──────── Record excerpts

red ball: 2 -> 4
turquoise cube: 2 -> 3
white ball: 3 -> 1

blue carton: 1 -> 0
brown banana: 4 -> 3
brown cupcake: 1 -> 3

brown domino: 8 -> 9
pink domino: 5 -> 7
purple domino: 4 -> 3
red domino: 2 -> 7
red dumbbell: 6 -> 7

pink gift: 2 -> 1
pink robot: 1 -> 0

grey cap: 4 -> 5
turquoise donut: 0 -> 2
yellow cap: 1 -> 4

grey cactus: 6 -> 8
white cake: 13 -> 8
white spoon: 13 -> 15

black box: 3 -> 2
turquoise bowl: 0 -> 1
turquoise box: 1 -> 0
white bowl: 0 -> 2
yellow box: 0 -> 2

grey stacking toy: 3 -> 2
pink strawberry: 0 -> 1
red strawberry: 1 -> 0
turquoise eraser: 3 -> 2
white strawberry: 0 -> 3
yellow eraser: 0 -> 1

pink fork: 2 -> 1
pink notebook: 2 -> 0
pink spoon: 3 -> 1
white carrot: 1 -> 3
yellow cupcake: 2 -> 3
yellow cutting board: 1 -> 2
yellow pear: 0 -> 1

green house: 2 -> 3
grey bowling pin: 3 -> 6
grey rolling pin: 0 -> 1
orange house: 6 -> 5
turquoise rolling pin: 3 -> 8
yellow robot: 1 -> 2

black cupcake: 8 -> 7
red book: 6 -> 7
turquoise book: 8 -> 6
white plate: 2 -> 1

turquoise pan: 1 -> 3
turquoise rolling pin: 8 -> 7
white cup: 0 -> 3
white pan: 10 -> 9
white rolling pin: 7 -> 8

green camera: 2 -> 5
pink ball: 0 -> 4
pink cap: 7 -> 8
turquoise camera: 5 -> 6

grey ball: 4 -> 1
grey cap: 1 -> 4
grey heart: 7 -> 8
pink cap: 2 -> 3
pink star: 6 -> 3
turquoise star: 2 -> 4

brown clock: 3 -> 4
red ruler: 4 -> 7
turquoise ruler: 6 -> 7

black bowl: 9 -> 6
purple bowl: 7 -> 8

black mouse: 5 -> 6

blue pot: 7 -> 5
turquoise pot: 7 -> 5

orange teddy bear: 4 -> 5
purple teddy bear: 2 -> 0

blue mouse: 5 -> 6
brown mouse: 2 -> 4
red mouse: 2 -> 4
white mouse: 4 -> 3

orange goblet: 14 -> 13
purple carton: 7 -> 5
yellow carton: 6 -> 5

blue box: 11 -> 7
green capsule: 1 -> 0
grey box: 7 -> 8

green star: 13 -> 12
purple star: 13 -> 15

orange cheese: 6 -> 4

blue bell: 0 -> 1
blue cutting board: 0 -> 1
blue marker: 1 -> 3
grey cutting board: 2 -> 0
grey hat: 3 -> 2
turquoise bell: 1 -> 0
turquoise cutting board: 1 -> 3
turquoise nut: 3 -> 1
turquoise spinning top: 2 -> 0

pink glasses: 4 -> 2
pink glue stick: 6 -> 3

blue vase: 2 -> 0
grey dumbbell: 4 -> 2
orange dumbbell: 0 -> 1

────────────────

Each line above where the word "black" occurs should be copied out.

black box: 3 -> 2
black cupcake: 8 -> 7
black bowl: 9 -> 6
black mouse: 5 -> 6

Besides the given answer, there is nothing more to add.